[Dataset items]
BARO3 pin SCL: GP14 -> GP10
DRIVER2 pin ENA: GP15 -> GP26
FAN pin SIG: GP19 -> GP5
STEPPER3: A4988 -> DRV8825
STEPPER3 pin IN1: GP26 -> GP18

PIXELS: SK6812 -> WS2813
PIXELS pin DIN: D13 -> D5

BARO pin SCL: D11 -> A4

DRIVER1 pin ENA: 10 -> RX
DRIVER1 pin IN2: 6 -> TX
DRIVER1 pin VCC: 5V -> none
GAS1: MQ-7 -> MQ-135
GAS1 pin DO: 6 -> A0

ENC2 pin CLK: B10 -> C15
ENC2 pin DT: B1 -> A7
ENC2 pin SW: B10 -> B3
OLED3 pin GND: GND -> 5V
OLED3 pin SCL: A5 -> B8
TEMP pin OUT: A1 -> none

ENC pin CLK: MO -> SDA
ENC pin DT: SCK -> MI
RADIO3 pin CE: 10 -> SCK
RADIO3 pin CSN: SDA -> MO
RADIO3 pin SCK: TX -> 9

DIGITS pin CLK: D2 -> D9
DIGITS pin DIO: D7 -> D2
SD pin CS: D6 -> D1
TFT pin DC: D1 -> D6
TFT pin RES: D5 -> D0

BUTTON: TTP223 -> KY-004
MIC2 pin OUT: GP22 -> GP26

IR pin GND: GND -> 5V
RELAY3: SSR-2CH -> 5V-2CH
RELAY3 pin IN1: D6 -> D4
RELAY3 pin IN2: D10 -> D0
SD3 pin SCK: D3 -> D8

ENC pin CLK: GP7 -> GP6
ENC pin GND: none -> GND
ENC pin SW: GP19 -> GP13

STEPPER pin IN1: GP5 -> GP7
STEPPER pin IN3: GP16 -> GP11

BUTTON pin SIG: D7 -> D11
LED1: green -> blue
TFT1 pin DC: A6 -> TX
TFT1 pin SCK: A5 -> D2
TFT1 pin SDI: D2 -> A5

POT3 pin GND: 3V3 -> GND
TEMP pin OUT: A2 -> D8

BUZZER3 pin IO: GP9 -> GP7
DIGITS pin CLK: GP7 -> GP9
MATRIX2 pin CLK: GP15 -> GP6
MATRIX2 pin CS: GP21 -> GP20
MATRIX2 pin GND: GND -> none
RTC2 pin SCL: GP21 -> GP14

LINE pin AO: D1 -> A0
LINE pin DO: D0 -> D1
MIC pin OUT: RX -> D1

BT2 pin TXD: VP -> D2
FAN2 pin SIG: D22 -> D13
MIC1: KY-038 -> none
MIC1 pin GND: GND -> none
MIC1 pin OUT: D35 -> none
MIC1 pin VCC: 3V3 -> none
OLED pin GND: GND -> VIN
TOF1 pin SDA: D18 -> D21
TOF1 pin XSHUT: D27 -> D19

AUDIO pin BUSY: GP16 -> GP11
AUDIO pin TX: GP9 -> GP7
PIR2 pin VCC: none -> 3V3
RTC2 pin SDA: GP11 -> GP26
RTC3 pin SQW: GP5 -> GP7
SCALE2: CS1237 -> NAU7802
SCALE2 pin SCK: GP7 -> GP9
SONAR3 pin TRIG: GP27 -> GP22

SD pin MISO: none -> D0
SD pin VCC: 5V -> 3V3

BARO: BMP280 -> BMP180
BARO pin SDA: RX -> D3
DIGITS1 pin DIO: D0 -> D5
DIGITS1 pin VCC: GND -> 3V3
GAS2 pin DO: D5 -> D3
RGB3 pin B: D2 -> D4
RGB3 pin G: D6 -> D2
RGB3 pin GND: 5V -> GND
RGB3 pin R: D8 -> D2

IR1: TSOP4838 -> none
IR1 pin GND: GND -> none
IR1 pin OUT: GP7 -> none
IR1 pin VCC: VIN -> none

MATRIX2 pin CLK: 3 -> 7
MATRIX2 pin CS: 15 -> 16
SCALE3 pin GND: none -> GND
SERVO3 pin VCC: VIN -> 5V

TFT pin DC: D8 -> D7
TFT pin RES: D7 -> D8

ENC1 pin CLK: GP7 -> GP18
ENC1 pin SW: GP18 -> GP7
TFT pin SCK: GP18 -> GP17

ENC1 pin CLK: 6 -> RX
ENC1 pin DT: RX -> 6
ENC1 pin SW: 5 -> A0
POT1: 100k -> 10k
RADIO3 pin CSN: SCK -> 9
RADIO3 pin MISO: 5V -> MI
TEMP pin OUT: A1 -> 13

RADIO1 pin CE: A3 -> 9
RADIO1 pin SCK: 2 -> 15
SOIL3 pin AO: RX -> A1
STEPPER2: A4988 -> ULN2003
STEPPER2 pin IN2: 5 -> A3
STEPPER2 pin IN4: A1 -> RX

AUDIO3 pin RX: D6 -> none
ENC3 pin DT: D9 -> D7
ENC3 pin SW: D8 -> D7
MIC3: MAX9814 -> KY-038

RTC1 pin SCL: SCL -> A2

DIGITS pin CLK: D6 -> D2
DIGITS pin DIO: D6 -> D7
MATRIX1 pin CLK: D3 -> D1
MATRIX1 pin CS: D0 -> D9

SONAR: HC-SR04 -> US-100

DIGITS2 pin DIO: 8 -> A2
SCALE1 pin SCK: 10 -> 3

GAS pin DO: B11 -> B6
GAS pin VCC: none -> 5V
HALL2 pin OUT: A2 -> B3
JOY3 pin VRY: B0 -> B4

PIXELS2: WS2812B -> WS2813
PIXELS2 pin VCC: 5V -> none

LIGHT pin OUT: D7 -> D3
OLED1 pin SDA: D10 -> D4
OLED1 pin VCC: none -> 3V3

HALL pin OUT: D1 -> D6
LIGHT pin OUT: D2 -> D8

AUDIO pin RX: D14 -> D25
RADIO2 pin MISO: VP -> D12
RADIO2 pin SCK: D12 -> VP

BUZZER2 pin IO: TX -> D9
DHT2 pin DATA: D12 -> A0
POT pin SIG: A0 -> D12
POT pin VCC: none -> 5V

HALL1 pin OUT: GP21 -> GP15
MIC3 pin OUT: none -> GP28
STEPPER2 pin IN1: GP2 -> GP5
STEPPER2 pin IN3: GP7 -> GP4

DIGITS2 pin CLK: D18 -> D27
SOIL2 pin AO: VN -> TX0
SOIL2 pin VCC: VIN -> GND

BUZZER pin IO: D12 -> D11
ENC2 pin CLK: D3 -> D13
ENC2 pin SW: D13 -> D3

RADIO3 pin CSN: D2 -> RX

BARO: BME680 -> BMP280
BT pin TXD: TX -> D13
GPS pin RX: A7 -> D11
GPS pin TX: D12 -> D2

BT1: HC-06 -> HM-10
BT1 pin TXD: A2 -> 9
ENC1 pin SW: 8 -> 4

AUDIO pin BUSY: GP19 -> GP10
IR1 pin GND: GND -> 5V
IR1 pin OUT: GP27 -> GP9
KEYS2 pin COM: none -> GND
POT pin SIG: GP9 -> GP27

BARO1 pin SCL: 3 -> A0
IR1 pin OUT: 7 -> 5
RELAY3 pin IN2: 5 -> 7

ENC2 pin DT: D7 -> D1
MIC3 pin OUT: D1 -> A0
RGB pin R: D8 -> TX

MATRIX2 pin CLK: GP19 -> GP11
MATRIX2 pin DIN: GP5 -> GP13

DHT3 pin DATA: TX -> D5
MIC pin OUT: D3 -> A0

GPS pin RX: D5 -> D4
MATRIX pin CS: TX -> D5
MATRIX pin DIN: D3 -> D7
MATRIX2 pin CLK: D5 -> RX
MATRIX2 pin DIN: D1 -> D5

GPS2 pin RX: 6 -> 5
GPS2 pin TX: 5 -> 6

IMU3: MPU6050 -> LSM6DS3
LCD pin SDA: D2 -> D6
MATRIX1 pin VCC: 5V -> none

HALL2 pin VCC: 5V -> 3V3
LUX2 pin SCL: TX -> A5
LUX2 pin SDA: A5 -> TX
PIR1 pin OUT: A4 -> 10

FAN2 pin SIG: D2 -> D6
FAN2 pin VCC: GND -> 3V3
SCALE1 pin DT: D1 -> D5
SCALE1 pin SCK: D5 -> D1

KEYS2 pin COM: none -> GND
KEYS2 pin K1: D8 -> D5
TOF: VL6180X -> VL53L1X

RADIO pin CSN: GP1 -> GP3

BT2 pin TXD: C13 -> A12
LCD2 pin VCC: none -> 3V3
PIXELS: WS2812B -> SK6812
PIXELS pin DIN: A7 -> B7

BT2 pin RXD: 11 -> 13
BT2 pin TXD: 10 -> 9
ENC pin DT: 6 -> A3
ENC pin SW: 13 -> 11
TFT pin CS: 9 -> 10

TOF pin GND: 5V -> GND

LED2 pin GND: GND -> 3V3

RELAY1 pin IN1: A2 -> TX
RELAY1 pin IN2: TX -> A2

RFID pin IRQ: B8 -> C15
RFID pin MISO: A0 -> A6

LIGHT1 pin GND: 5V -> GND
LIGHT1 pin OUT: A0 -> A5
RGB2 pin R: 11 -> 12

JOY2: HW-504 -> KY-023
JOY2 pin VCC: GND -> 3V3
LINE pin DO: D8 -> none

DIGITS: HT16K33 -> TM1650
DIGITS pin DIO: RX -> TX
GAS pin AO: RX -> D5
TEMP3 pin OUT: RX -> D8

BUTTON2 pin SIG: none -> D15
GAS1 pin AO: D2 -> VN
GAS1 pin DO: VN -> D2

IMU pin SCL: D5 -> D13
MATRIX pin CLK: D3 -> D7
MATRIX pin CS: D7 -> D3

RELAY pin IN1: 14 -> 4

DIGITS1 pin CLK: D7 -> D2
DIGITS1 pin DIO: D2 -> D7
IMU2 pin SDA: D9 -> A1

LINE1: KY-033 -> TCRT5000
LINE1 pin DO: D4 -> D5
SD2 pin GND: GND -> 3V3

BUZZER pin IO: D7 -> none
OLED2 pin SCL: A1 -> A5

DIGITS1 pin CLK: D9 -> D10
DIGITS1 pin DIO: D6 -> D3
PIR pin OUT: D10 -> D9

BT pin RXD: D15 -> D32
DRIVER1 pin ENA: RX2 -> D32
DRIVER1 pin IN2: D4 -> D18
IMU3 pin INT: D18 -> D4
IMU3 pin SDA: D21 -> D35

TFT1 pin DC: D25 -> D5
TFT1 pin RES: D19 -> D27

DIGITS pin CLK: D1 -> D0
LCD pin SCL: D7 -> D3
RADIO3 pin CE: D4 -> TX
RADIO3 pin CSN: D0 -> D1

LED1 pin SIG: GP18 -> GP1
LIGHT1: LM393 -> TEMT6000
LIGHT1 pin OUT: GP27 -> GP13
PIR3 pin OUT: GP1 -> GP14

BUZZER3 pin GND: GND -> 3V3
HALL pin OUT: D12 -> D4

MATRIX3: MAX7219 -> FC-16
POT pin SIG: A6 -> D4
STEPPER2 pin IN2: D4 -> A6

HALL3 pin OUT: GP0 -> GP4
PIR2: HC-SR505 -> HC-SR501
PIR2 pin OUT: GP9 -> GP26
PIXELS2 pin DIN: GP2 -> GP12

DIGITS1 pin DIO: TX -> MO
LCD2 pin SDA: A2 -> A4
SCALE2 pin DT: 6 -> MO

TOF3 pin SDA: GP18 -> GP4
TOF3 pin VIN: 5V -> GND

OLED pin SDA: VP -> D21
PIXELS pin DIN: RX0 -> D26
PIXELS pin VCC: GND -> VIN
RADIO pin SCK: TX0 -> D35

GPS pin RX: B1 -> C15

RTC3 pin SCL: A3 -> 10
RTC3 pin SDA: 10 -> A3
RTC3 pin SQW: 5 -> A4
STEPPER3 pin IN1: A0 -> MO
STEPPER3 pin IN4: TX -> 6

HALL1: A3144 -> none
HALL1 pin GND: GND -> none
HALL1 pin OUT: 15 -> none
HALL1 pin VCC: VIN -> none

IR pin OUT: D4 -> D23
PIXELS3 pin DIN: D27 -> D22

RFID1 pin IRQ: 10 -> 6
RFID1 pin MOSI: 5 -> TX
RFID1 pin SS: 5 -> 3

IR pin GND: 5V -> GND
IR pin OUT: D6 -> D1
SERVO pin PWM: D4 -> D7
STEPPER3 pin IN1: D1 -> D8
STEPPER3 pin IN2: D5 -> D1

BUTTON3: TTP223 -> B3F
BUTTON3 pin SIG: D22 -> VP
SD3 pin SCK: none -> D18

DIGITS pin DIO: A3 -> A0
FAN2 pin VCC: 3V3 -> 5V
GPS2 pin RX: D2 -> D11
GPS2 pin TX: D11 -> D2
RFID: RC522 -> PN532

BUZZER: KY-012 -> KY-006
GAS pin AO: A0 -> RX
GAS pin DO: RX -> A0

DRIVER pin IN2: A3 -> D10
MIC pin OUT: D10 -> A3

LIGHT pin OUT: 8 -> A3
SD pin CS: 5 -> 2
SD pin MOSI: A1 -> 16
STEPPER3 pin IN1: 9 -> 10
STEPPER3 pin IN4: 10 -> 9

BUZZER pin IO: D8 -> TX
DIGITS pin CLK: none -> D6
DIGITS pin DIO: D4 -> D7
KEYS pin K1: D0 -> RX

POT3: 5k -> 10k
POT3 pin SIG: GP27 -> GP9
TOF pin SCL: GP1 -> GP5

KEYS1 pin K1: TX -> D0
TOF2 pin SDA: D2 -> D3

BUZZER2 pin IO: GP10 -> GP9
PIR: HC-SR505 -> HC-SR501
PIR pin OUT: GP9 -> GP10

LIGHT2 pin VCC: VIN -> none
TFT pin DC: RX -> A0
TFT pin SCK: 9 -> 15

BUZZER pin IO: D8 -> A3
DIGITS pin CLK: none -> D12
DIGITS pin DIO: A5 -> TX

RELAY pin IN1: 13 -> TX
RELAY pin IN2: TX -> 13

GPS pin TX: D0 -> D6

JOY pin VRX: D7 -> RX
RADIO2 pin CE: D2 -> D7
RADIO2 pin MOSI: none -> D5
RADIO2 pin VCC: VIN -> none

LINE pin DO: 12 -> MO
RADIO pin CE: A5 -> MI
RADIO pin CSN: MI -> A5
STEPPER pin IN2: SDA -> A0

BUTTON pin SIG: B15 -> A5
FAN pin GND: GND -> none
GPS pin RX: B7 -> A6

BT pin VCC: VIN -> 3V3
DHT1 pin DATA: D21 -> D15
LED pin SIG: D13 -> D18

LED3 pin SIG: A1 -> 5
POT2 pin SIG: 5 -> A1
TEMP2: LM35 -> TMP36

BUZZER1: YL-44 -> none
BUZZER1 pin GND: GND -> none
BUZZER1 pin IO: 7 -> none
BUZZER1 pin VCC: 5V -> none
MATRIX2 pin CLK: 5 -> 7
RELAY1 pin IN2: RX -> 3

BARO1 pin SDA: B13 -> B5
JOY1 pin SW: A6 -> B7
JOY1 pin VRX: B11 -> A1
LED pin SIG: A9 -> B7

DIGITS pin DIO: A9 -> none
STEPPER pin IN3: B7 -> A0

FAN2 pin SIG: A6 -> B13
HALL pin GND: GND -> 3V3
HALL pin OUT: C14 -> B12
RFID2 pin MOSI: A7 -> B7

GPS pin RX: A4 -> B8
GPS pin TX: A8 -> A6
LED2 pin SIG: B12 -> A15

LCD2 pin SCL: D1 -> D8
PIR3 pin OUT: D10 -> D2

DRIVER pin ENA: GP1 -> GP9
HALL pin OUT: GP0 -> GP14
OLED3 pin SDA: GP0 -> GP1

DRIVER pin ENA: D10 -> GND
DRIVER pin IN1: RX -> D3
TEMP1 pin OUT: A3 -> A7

■ EXERCISE:
Using the records above, copy word for word the line with "JOY pin VRX: D7 -> RX", the line with "BT pin VCC: VIN -> 3V3", and every line between them.

■ YOUR SOLUTION:
JOY pin VRX: D7 -> RX
RADIO2 pin CE: D2 -> D7
RADIO2 pin MOSI: none -> D5
RADIO2 pin VCC: VIN -> none

LINE pin DO: 12 -> MO
RADIO pin CE: A5 -> MI
RADIO pin CSN: MI -> A5
STEPPER pin IN2: SDA -> A0

BUTTON pin SIG: B15 -> A5
FAN pin GND: GND -> none
GPS pin RX: B7 -> A6

BT pin VCC: VIN -> 3V3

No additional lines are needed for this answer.